━━━ ITEMS ━━━

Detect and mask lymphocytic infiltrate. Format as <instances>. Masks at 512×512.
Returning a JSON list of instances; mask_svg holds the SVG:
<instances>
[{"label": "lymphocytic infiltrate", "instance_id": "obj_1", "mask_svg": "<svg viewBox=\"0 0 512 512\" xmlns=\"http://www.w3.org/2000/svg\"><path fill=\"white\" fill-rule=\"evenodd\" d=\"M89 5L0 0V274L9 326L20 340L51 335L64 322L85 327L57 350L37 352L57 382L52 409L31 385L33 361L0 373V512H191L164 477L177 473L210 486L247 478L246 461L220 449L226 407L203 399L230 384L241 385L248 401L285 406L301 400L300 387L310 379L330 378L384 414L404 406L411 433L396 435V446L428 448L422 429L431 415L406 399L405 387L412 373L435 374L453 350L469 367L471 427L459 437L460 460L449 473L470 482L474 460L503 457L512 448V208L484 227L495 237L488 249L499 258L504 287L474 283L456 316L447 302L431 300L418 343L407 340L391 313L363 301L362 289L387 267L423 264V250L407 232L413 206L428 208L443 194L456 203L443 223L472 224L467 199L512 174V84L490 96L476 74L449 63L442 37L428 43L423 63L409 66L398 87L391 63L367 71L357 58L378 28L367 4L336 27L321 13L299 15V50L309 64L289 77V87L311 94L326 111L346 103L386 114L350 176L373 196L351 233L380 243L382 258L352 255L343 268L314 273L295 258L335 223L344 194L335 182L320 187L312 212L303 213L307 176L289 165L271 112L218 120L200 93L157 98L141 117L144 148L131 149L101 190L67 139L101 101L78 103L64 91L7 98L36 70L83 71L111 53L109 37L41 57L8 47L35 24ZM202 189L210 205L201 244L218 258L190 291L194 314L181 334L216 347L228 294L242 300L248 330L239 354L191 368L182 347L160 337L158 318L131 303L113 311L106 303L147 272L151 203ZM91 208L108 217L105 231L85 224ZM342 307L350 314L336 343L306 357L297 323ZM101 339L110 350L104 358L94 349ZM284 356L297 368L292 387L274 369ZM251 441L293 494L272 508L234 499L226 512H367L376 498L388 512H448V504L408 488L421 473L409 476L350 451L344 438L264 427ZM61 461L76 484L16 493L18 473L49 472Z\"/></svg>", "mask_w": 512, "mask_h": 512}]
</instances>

━━━

▸ **WHAT IS EXPECTED**
Copy out every line of the data that includes "instances".

▸ **ANSWER TO THIS TASK**
Detect and mask lymphocytic infiltrate. Format as <instances>. Masks at 512×512.
Returning a JSON list of instances; mask_svg holds the SVG:
<instances>
</instances>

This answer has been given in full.